------ The input

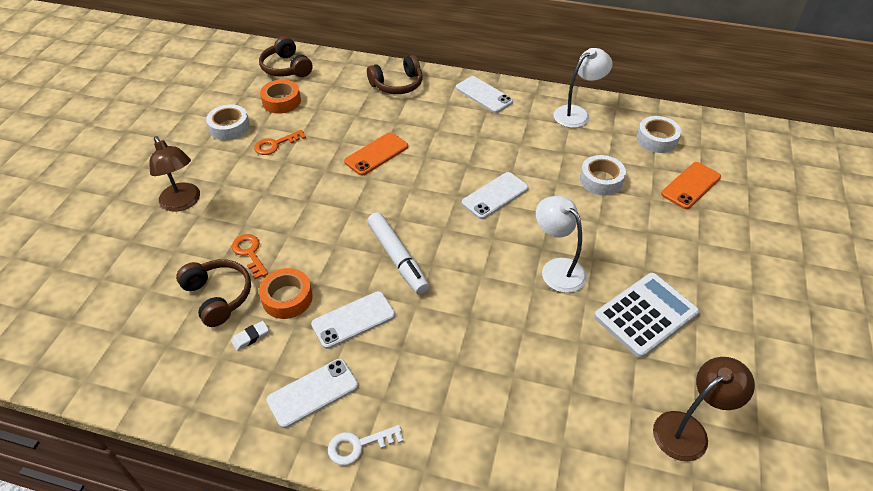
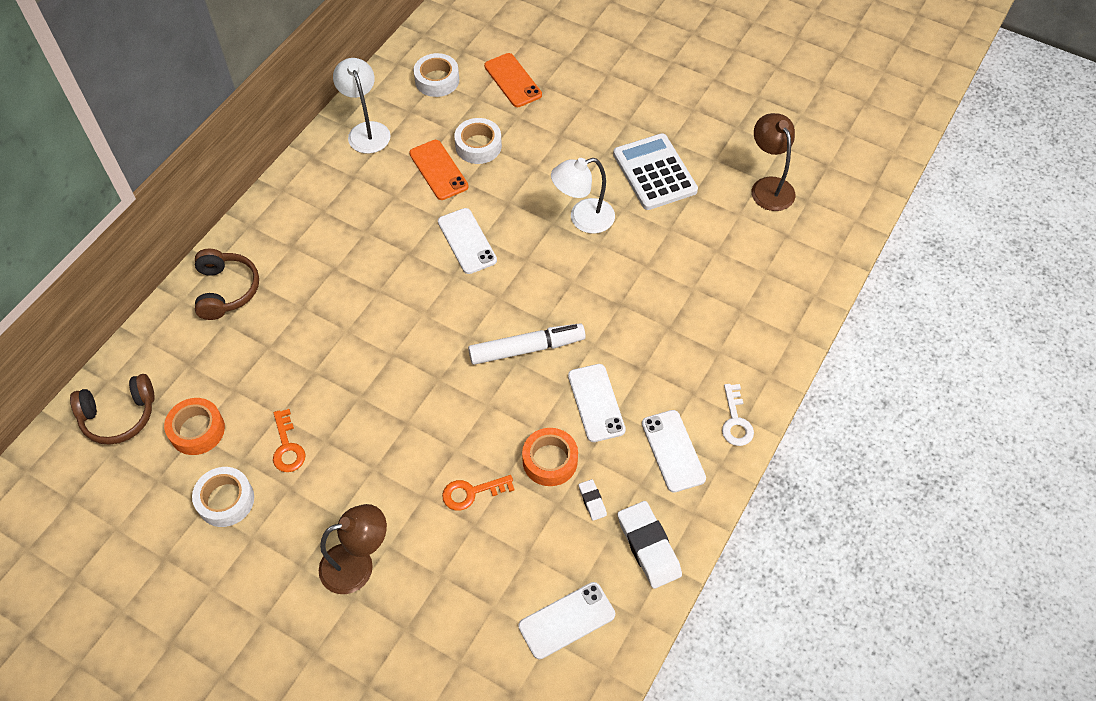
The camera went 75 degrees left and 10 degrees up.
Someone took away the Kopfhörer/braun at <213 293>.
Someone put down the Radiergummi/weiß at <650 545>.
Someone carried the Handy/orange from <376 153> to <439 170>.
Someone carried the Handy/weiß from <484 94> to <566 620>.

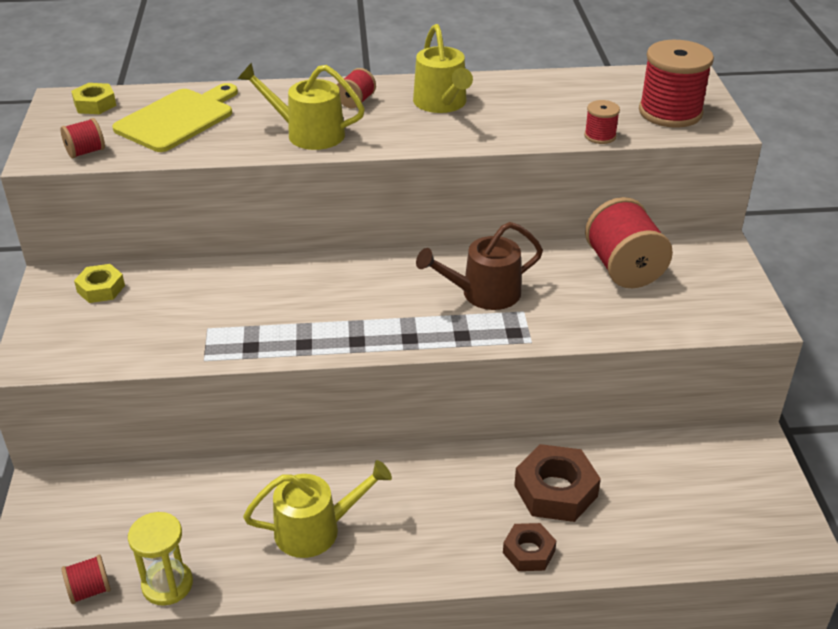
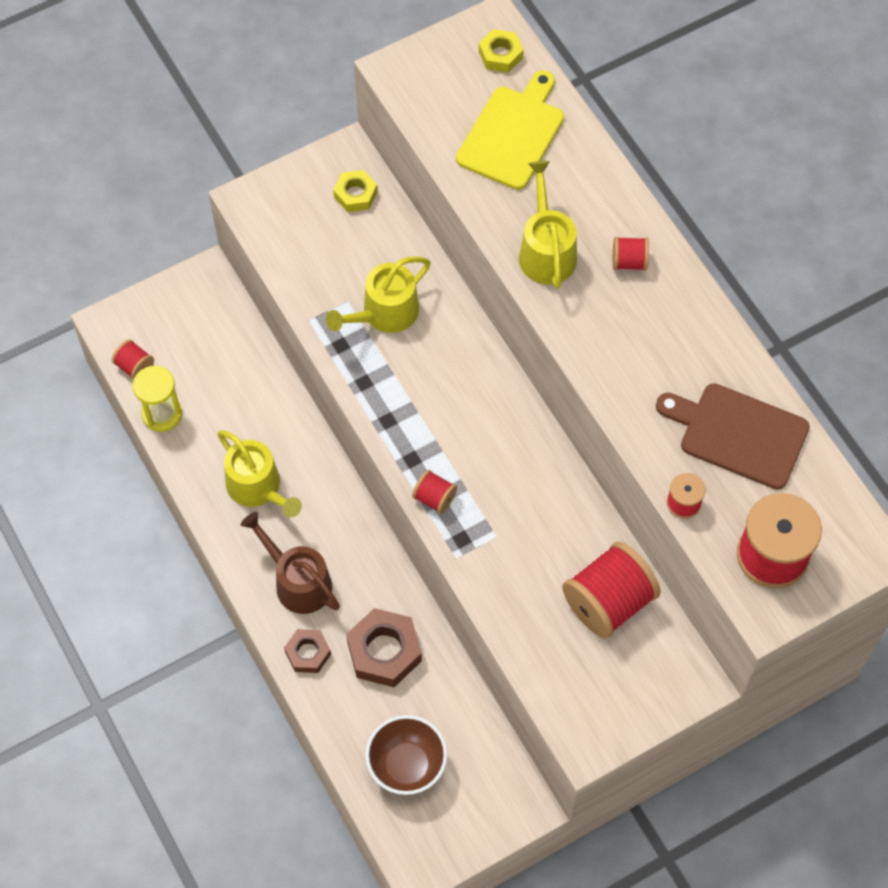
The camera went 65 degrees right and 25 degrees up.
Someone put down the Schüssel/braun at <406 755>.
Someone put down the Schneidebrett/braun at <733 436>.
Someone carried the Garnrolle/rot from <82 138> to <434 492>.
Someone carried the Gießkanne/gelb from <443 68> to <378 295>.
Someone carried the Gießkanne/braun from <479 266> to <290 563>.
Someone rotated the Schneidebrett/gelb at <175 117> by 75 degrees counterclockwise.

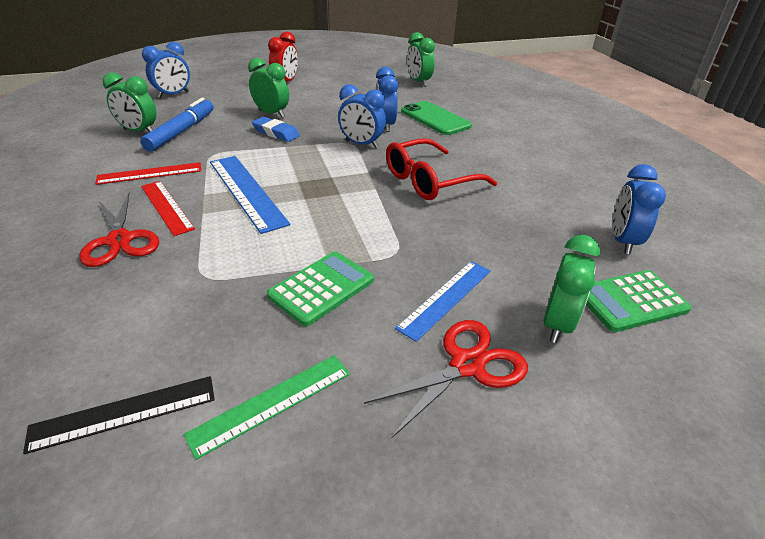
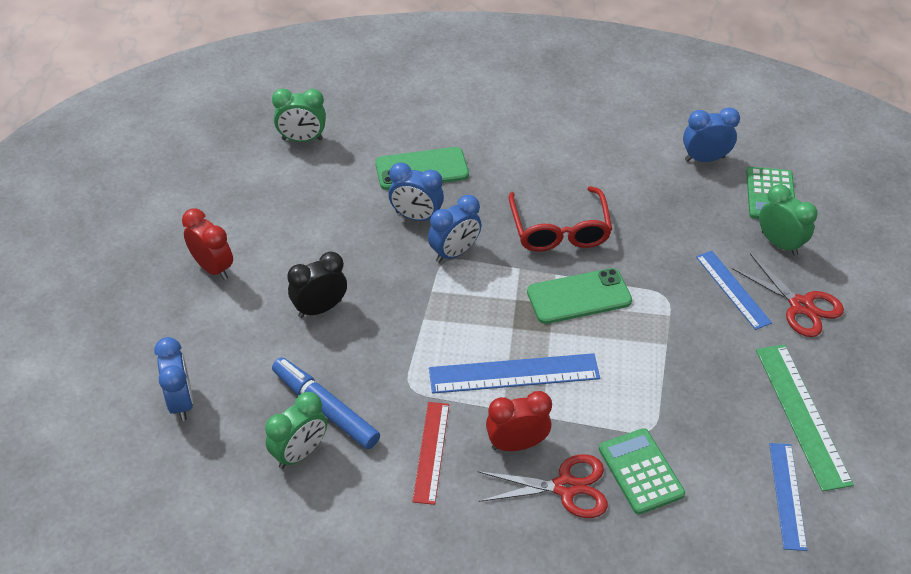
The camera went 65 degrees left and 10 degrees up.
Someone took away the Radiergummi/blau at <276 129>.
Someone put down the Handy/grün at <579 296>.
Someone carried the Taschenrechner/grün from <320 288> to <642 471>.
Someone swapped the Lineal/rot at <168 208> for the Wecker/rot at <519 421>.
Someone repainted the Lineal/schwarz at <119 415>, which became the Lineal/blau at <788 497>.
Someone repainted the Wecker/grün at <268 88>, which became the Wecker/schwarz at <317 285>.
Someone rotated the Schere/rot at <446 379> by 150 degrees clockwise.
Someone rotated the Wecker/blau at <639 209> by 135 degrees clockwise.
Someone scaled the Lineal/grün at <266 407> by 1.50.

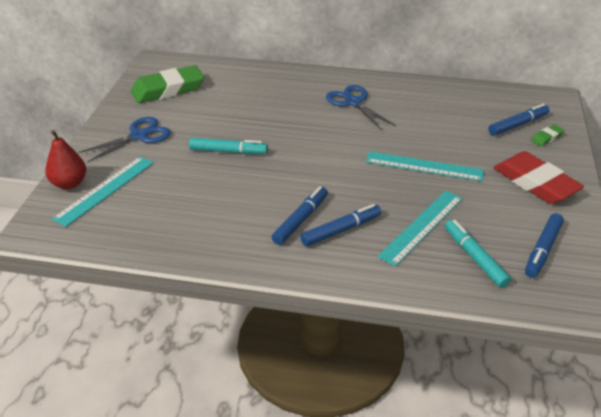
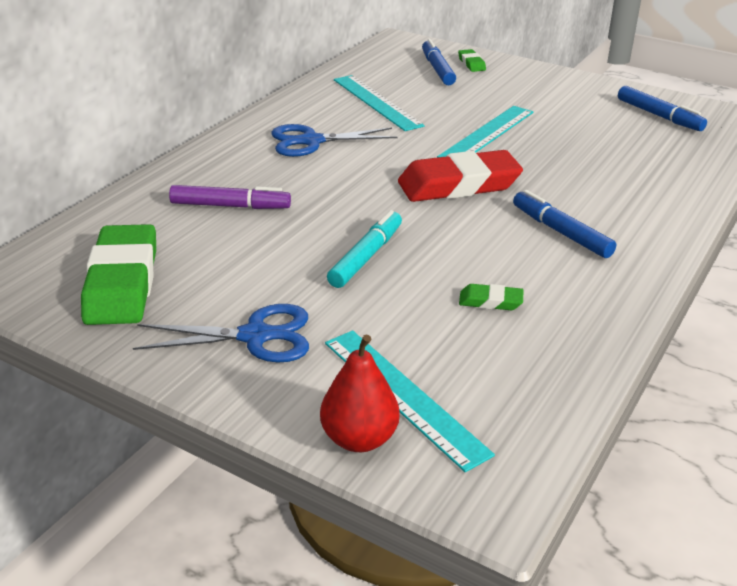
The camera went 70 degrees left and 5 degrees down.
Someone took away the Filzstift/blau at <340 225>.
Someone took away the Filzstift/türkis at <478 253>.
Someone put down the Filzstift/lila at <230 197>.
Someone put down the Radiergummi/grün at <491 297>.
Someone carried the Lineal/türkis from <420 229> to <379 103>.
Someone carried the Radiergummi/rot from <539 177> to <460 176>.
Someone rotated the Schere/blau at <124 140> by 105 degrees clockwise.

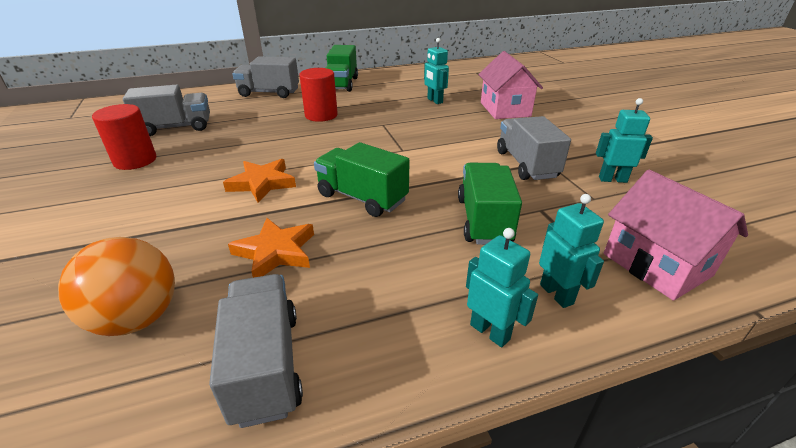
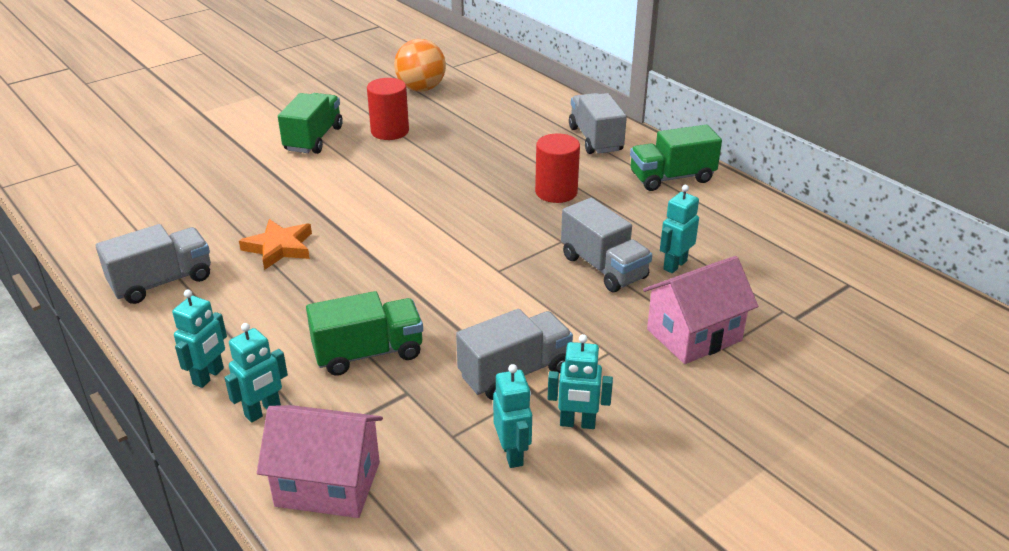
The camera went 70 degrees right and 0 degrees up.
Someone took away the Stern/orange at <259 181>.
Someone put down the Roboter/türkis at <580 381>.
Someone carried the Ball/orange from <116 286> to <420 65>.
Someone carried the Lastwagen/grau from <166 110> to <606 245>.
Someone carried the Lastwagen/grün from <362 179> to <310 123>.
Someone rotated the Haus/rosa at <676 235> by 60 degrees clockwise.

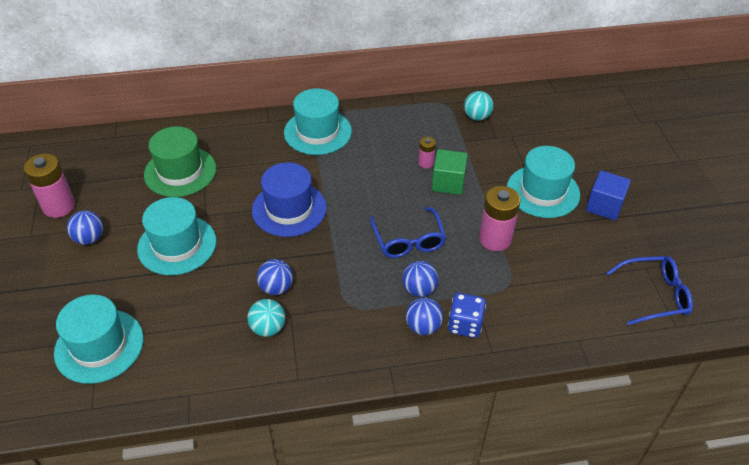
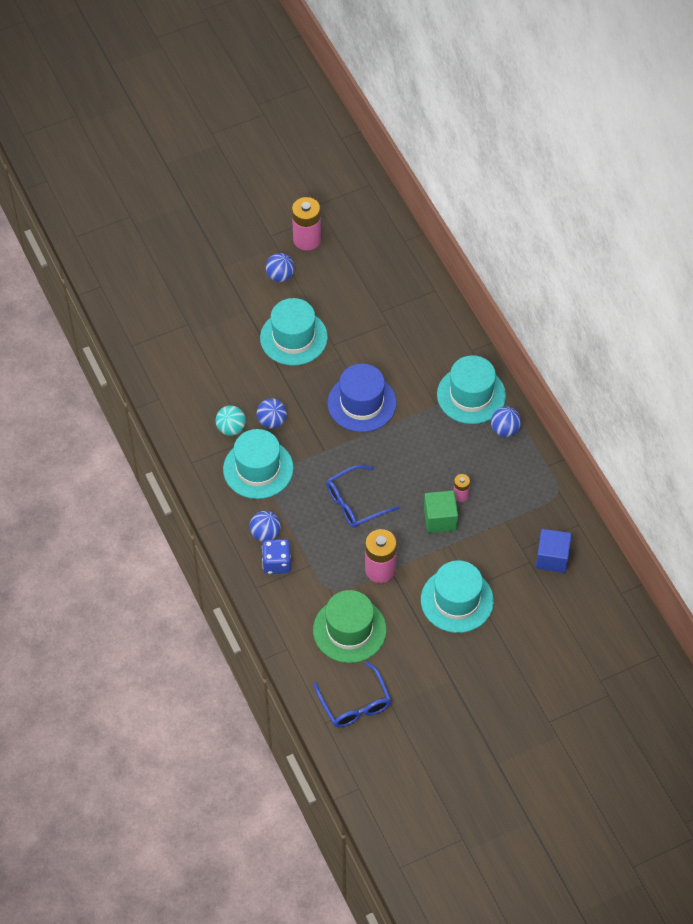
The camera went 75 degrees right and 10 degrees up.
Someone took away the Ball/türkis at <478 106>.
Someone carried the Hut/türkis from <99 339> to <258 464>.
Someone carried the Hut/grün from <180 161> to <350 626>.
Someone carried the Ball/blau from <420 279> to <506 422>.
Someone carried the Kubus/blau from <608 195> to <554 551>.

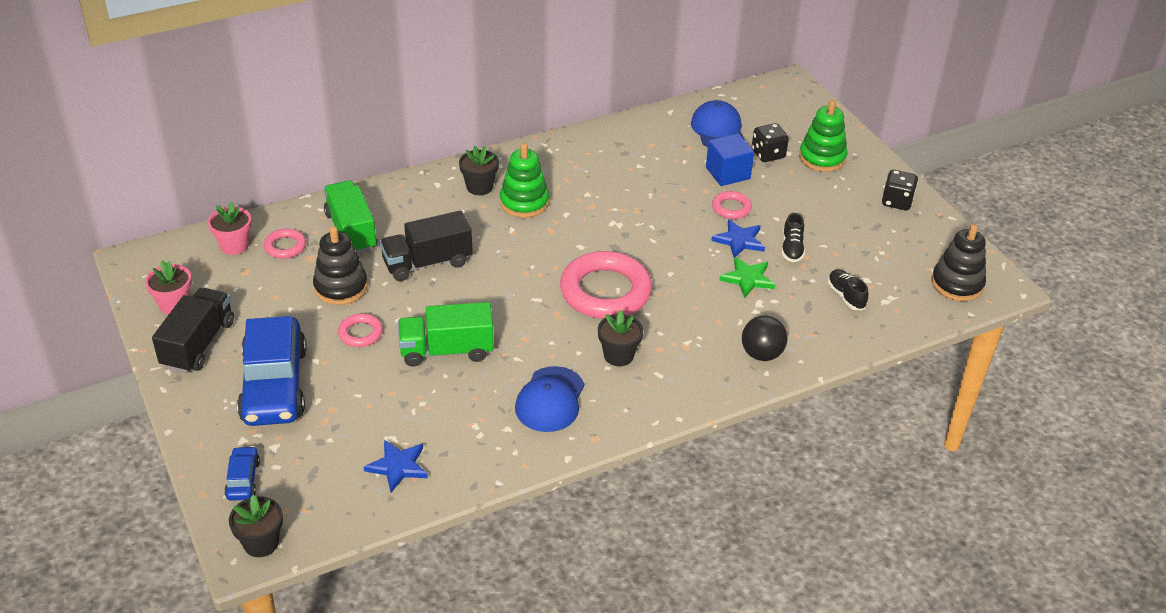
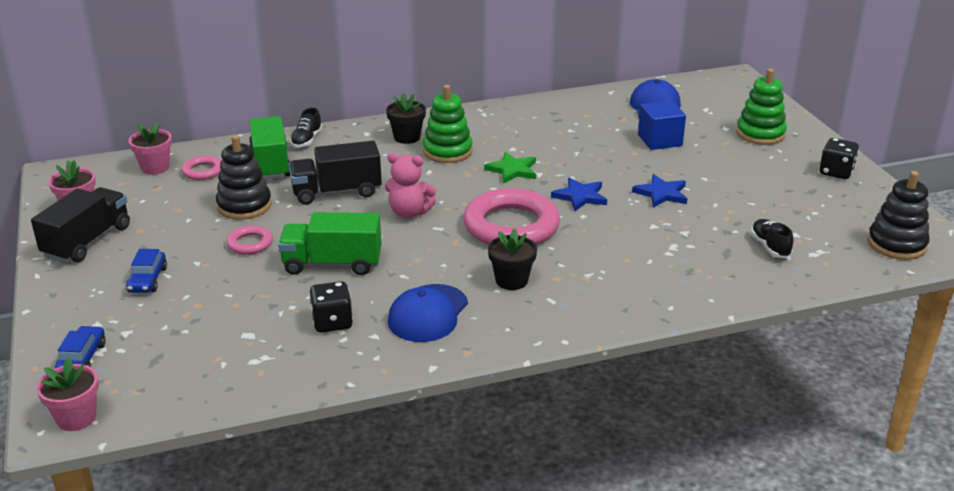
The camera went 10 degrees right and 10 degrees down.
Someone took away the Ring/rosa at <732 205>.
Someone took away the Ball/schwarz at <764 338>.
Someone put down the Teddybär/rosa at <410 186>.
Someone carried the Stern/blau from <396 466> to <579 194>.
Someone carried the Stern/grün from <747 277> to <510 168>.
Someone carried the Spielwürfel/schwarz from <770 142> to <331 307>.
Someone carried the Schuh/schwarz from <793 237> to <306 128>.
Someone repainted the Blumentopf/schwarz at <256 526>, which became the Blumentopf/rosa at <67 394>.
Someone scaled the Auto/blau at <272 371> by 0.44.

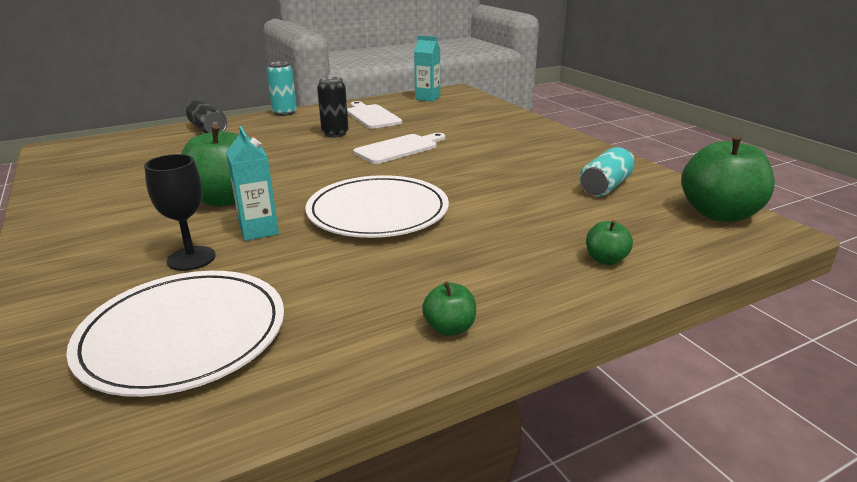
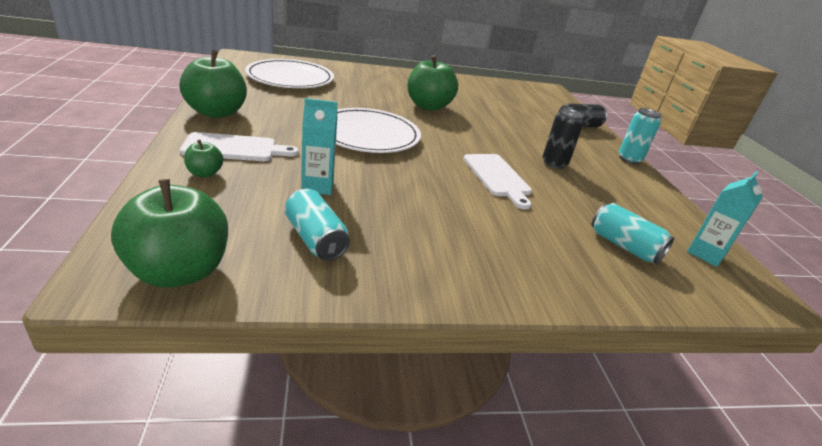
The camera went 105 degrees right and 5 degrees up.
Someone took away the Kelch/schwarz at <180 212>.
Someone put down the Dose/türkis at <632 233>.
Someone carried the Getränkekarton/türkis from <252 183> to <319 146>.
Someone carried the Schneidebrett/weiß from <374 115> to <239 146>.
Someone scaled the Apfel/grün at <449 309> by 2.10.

------------

◆ Your objective:
I'd like the number of lines above that contain the word "rosa", and nothing besides that number.

◆ Solved exercise:
4